■ Instructions to follow
Return only what runs from the line containing "J203 pin 2: SIG29 -> SIG18" through the last line of the entries below, exactly, omitting pictures.

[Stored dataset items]
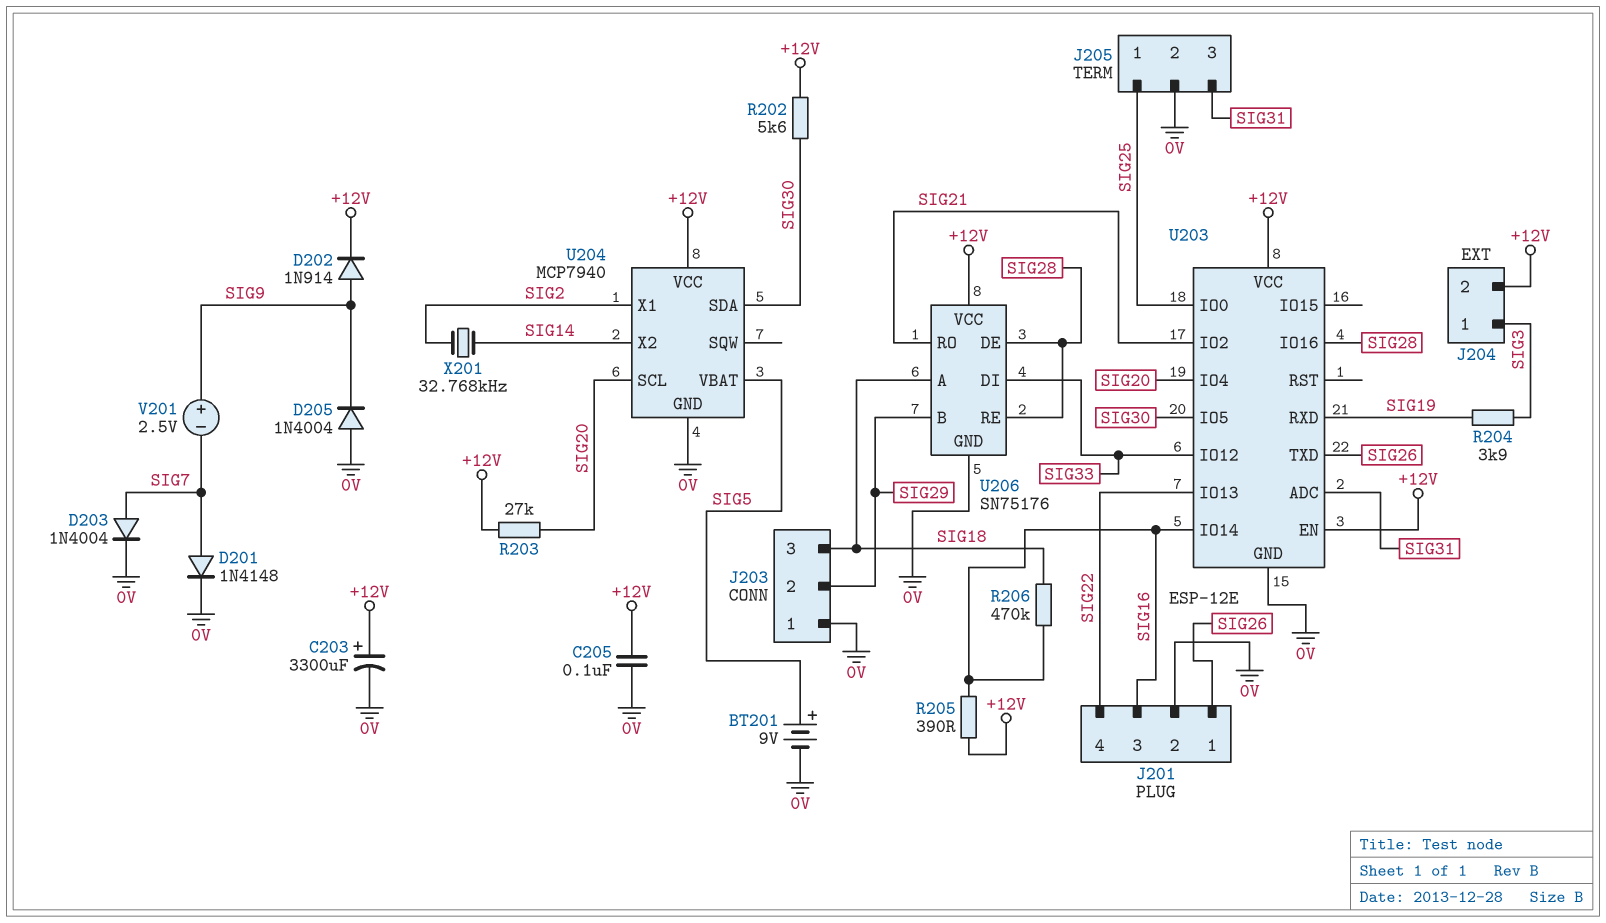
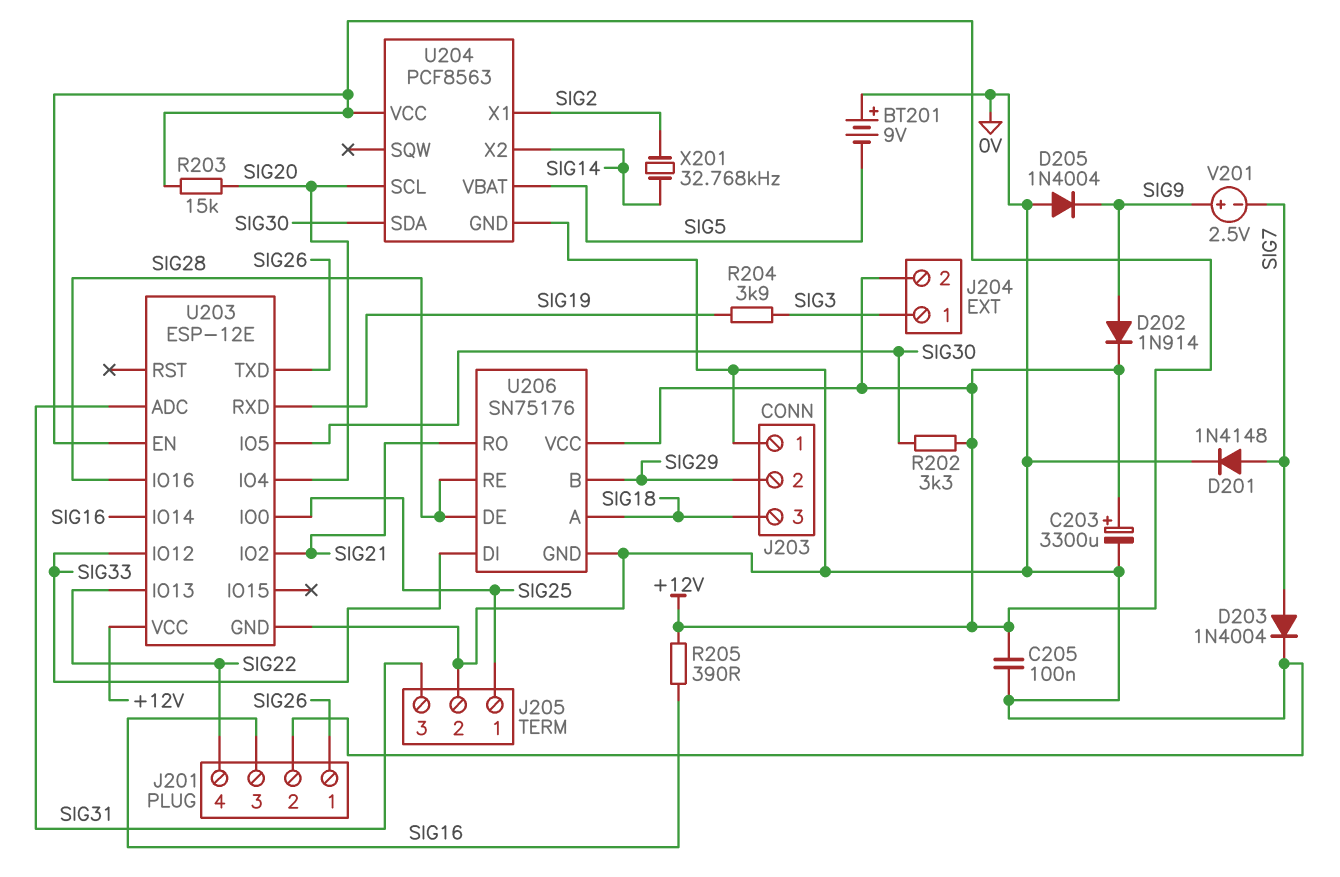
BT201: 9V (plus SIG5, minus 0V) -> 9V (plus 0V, minus SIG5)
R202: 5.6k (+12V, SIG30) -> 3.3k (+12V, SIG30)
R203: 27k (+12V, SIG20) -> 15k (+12V, SIG20)
R206: 470k (SIG16, SIG18) -> none
U204: MCP7940 -> PCF8563

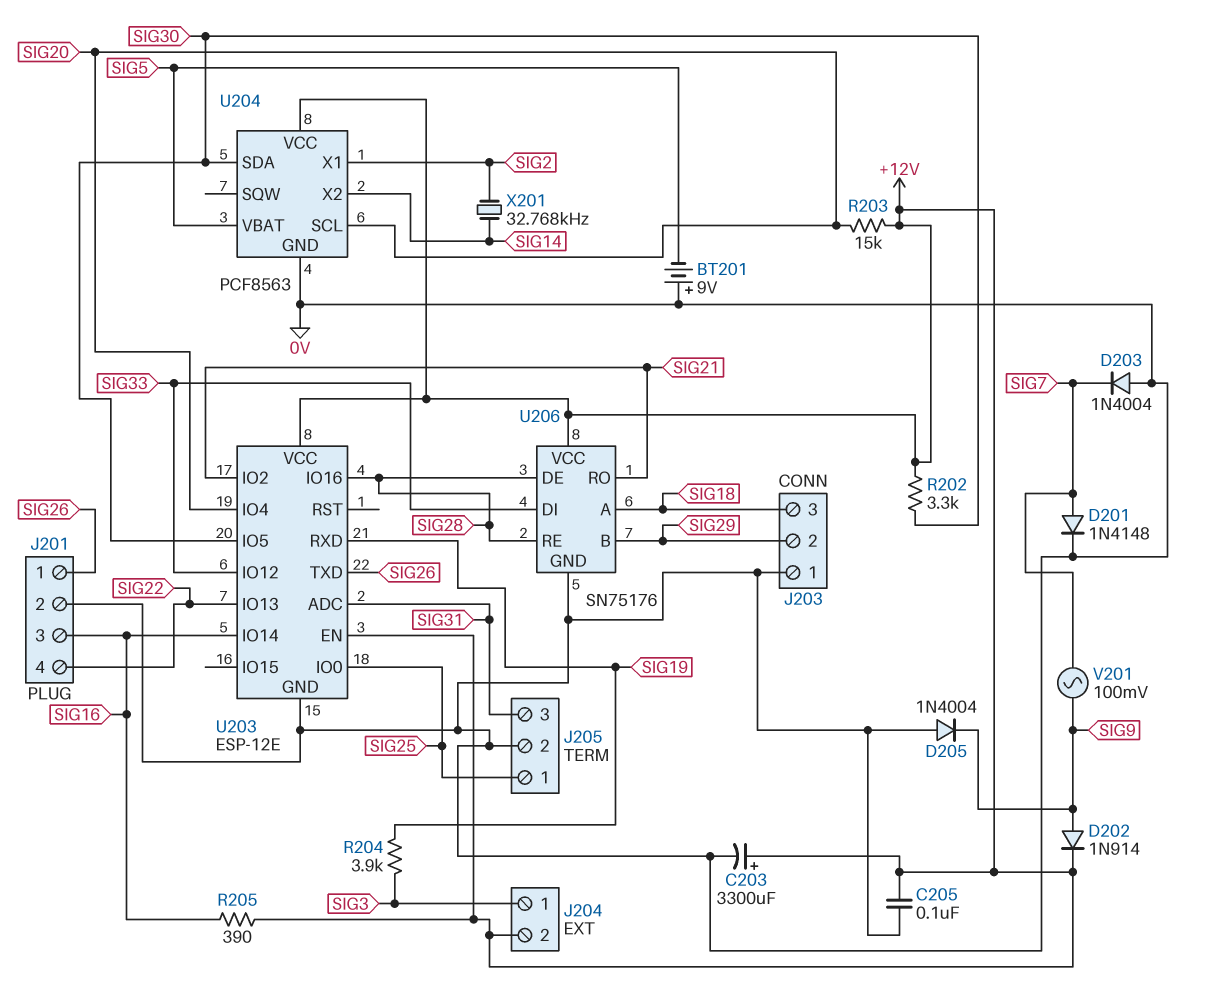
D203: diode 1N4004 (A SIG7, K 0V) -> diode 1N4004 (A 0V, K SIG7)
V201: 2.5V (plus SIG9, minus SIG7) -> AC 100mV (SIG7, SIG9)

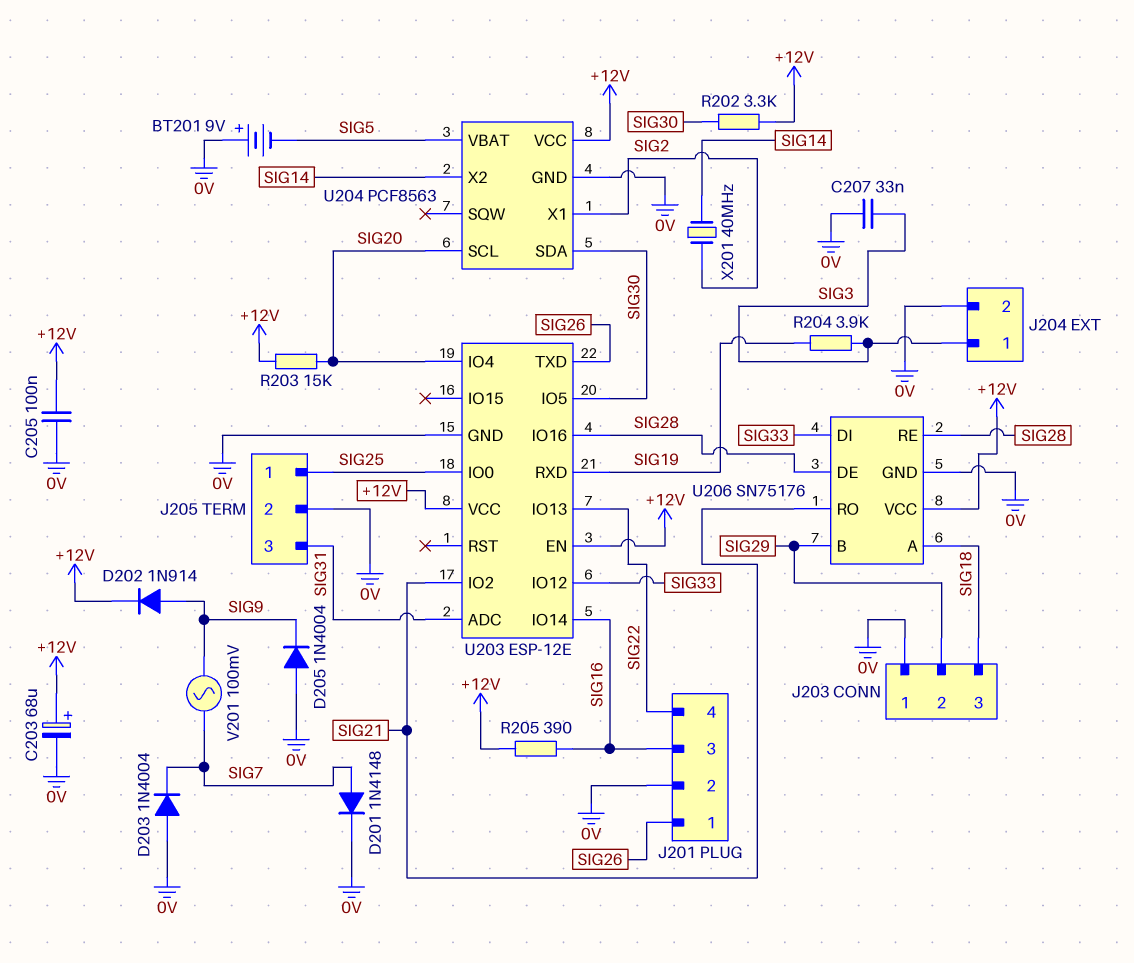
C203: 3300uF (plus +12V, minus 0V) -> 68uF (plus +12V, minus 0V)
C207: none -> 33nF (0V, SIG3)
J204 pin 2: +12V -> 0V
X201: 32.768kHz (SIG2, SIG14) -> 40MHz (SIG2, SIG14)

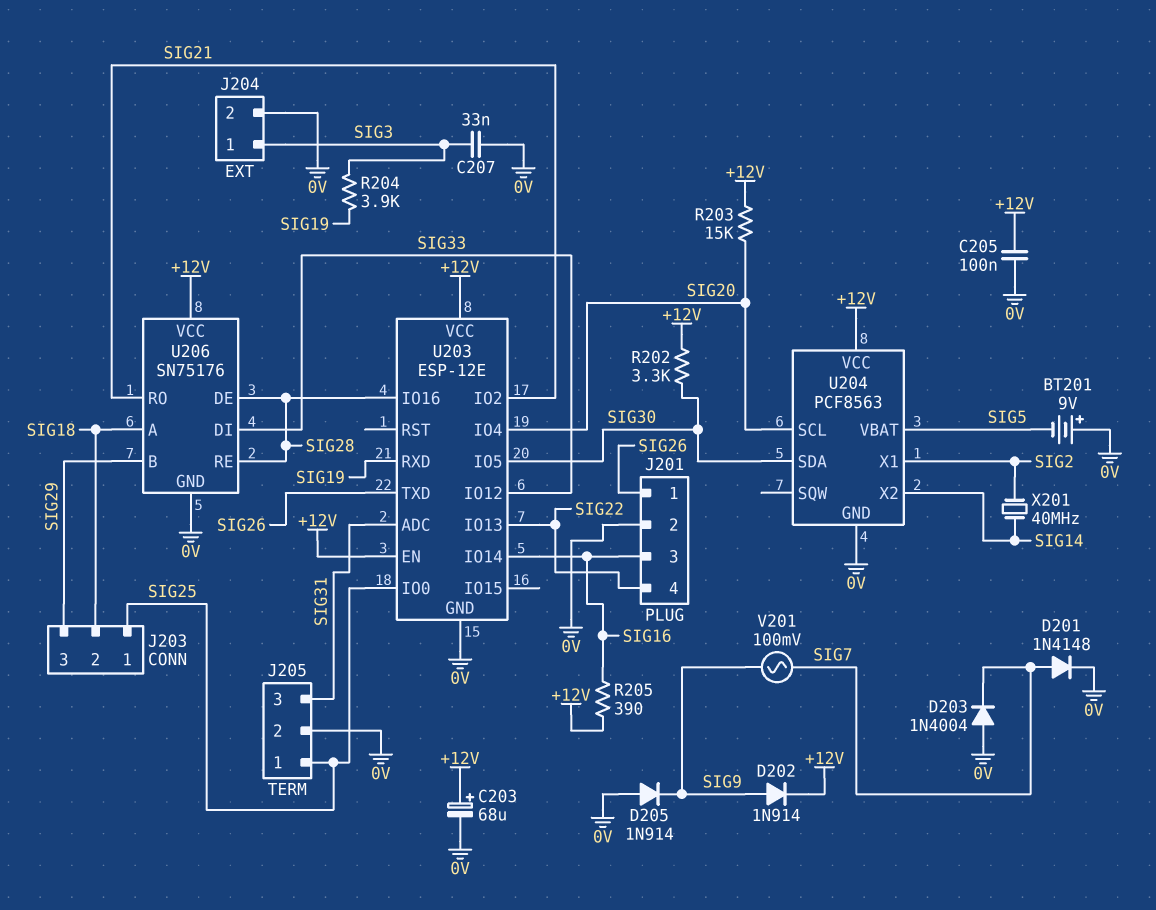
D205: diode 1N4004 (A 0V, K SIG9) -> diode 1N914 (A 0V, K SIG9)
J203 pin 1: 0V -> SIG25
J203 pin 2: SIG29 -> SIG18
J203 pin 3: SIG18 -> SIG29

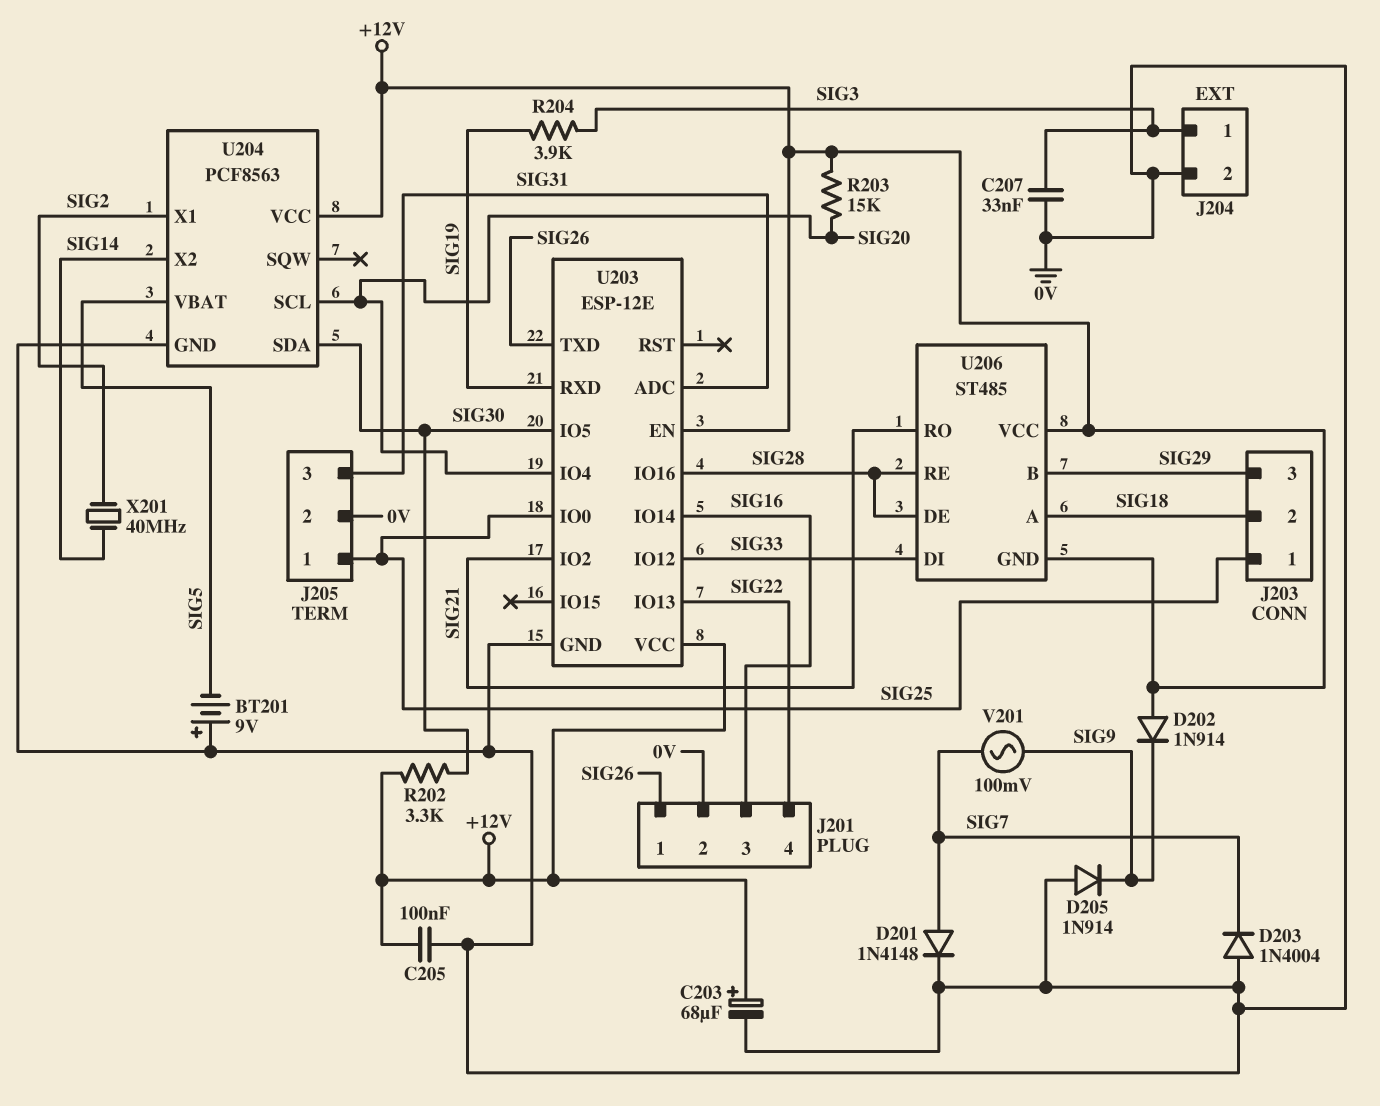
D202: diode 1N914 (A SIG9, K +12V) -> diode 1N914 (A +12V, K SIG9)
R205: 390 (+12V, SIG16) -> none
U206: SN75176 -> ST485
U206 pin GND: 0V -> +12V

■ Task solution
J203 pin 2: SIG29 -> SIG18
J203 pin 3: SIG18 -> SIG29

D202: diode 1N914 (A SIG9, K +12V) -> diode 1N914 (A +12V, K SIG9)
R205: 390 (+12V, SIG16) -> none
U206: SN75176 -> ST485
U206 pin GND: 0V -> +12V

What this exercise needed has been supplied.